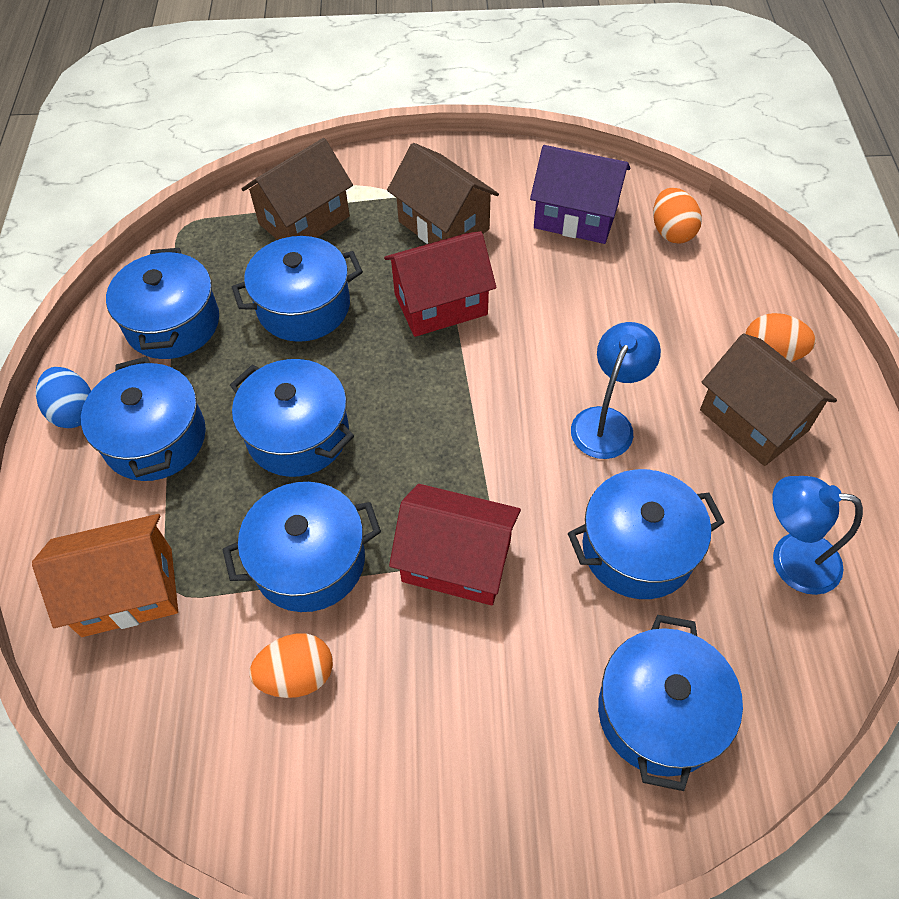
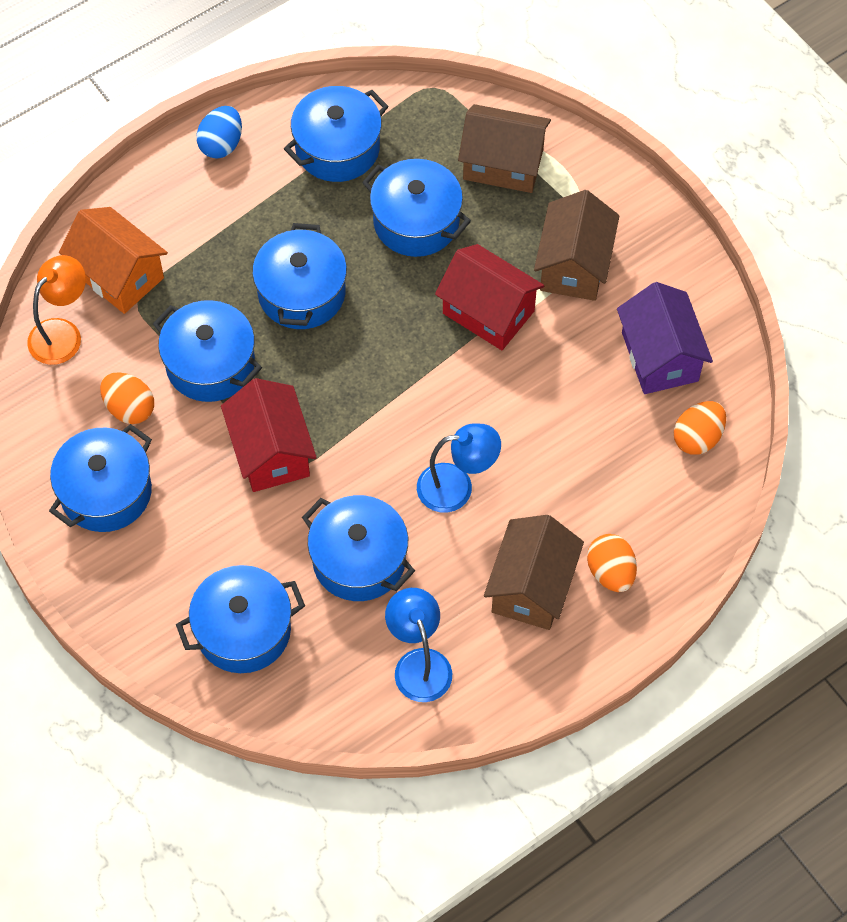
camera: 55 degrees right, 5 degrees up
blue pot [81,356,206,481] -> blue pot moved to [49,424,152,532]
none -> orange lamp [27,255,86,365]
________________________
TO DO
Could you retype every line above exactly as it appears, skipping the pictures?

OUTPUT BELOW
camera: 55 degrees right, 5 degrees up
blue pot [81,356,206,481] -> blue pot moved to [49,424,152,532]
none -> orange lamp [27,255,86,365]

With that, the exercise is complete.